Print the data below verbatim, minus images.

Dataset items
=====
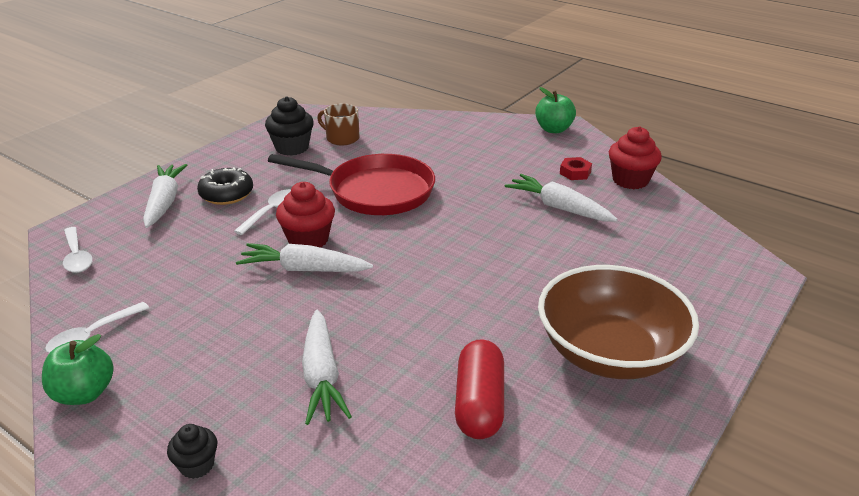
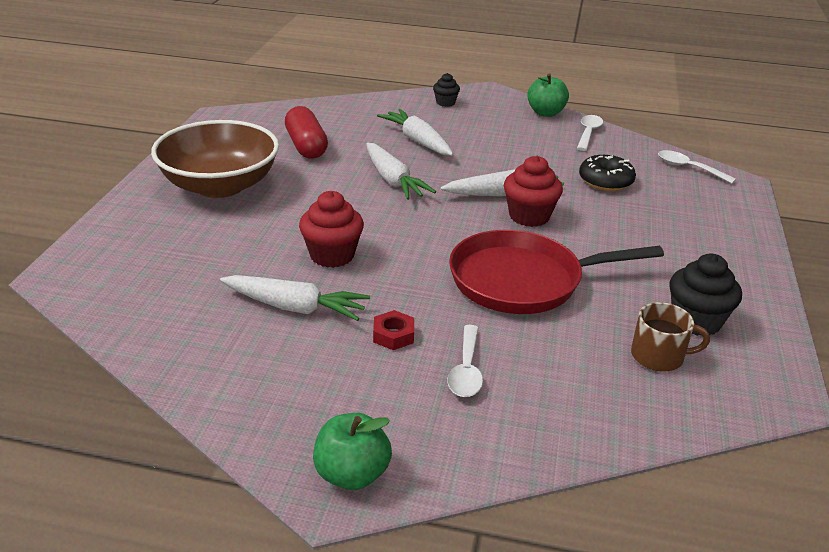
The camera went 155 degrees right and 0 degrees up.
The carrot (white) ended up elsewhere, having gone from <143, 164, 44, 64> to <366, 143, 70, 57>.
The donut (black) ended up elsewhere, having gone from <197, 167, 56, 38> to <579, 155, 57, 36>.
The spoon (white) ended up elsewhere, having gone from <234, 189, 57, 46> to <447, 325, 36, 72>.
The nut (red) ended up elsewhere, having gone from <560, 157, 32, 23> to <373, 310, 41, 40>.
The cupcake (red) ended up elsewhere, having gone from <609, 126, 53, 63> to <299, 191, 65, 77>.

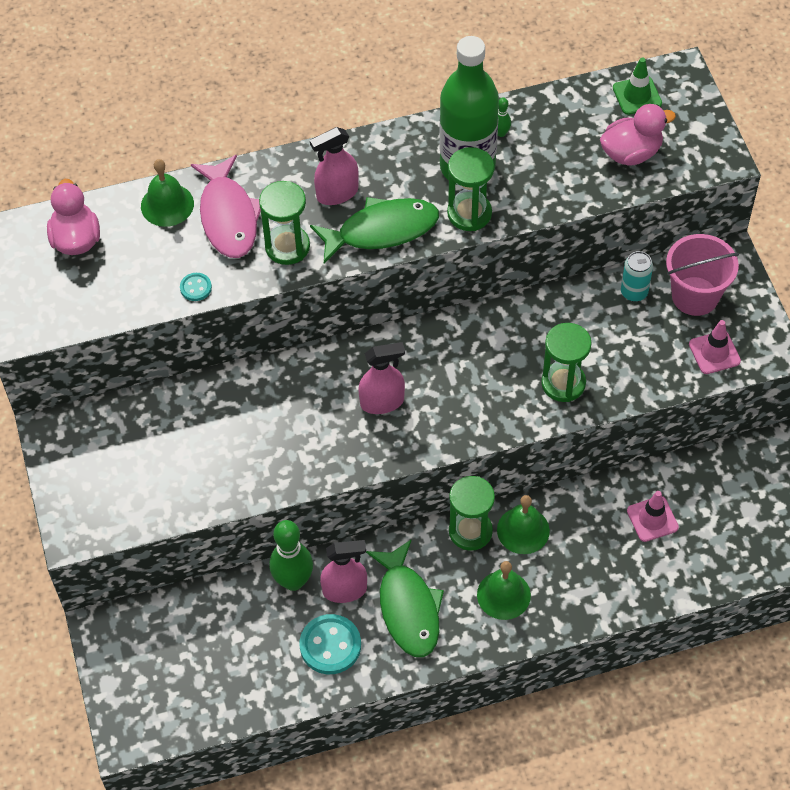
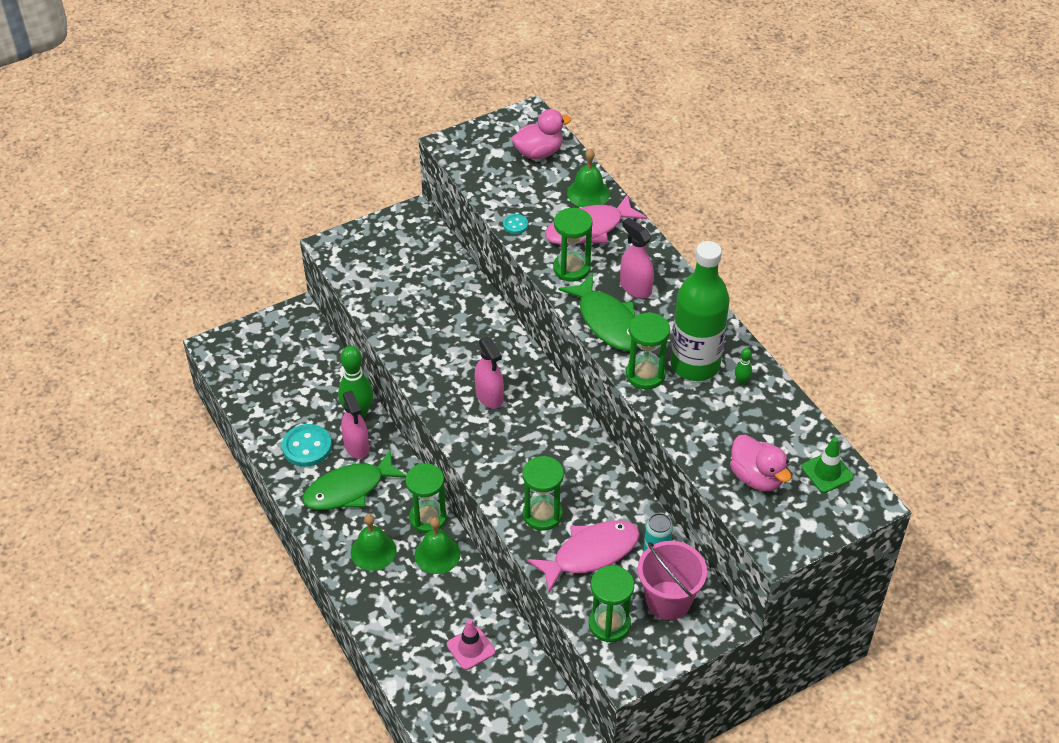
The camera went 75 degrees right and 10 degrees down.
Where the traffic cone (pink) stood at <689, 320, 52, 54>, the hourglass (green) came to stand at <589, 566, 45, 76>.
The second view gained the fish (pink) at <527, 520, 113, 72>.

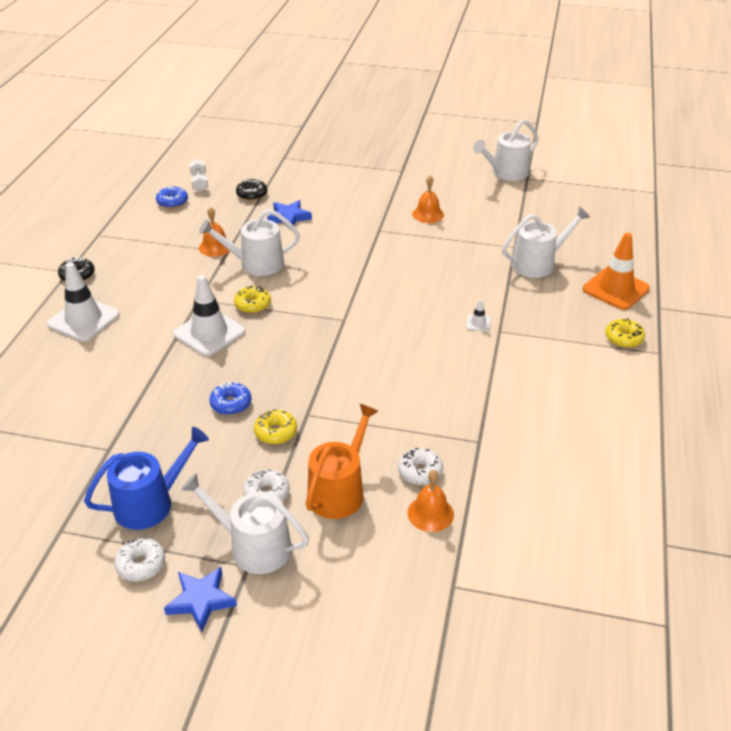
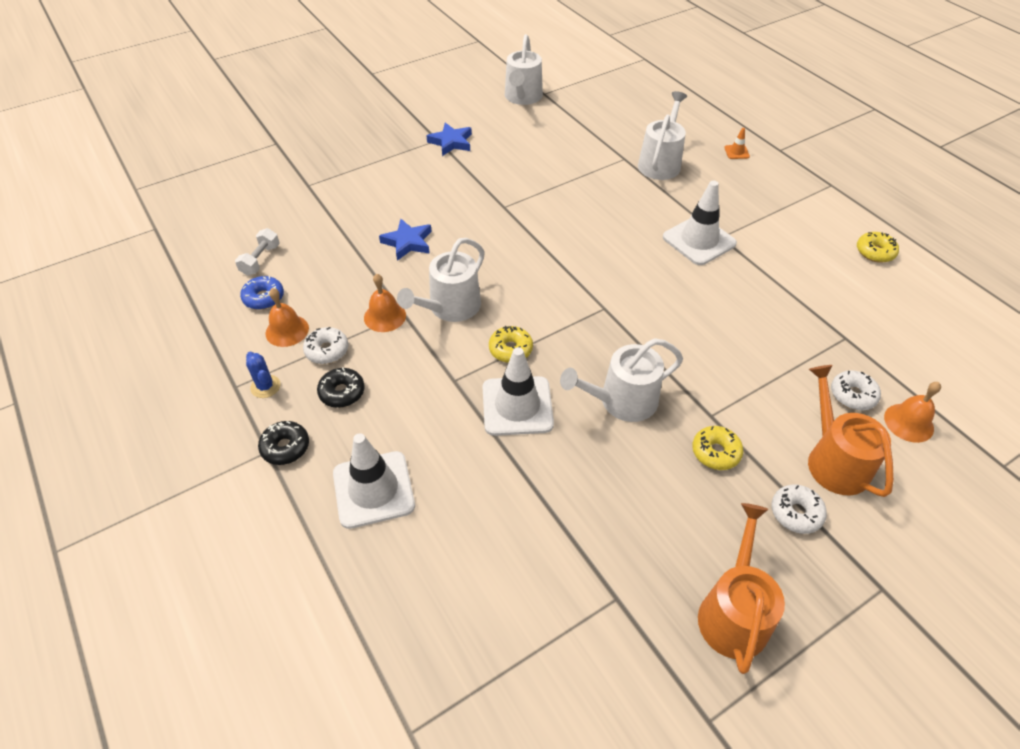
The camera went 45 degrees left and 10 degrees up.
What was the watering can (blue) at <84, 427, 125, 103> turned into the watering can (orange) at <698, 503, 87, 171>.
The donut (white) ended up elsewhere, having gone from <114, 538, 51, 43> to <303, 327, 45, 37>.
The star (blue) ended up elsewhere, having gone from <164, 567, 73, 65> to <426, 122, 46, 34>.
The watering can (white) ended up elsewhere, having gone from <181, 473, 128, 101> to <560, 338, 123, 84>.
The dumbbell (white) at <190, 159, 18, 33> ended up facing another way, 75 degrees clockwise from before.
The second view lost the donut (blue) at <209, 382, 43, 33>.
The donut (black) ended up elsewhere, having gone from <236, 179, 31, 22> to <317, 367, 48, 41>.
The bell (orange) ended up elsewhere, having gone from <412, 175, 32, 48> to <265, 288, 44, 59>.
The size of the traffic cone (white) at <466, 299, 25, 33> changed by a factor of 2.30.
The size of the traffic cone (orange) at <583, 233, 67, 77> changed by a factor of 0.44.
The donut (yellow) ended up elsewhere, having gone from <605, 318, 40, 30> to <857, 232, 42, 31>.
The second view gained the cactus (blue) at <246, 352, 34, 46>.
=====
**YOUR SOLUTION:**
The camera went 155 degrees right and 0 degrees up.
The carrot (white) ended up elsewhere, having gone from <143, 164, 44, 64> to <366, 143, 70, 57>.
The donut (black) ended up elsewhere, having gone from <197, 167, 56, 38> to <579, 155, 57, 36>.
The spoon (white) ended up elsewhere, having gone from <234, 189, 57, 46> to <447, 325, 36, 72>.
The nut (red) ended up elsewhere, having gone from <560, 157, 32, 23> to <373, 310, 41, 40>.
The cupcake (red) ended up elsewhere, having gone from <609, 126, 53, 63> to <299, 191, 65, 77>.

The camera went 75 degrees right and 10 degrees down.
Where the traffic cone (pink) stood at <689, 320, 52, 54>, the hourglass (green) came to stand at <589, 566, 45, 76>.
The second view gained the fish (pink) at <527, 520, 113, 72>.

The camera went 45 degrees left and 10 degrees up.
What was the watering can (blue) at <84, 427, 125, 103> turned into the watering can (orange) at <698, 503, 87, 171>.
The donut (white) ended up elsewhere, having gone from <114, 538, 51, 43> to <303, 327, 45, 37>.
The star (blue) ended up elsewhere, having gone from <164, 567, 73, 65> to <426, 122, 46, 34>.
The watering can (white) ended up elsewhere, having gone from <181, 473, 128, 101> to <560, 338, 123, 84>.
The dumbbell (white) at <190, 159, 18, 33> ended up facing another way, 75 degrees clockwise from before.
The second view lost the donut (blue) at <209, 382, 43, 33>.
The donut (black) ended up elsewhere, having gone from <236, 179, 31, 22> to <317, 367, 48, 41>.
The bell (orange) ended up elsewhere, having gone from <412, 175, 32, 48> to <265, 288, 44, 59>.
The size of the traffic cone (white) at <466, 299, 25, 33> changed by a factor of 2.30.
The size of the traffic cone (orange) at <583, 233, 67, 77> changed by a factor of 0.44.
The donut (yellow) ended up elsewhere, having gone from <605, 318, 40, 30> to <857, 232, 42, 31>.
The second view gained the cactus (blue) at <246, 352, 34, 46>.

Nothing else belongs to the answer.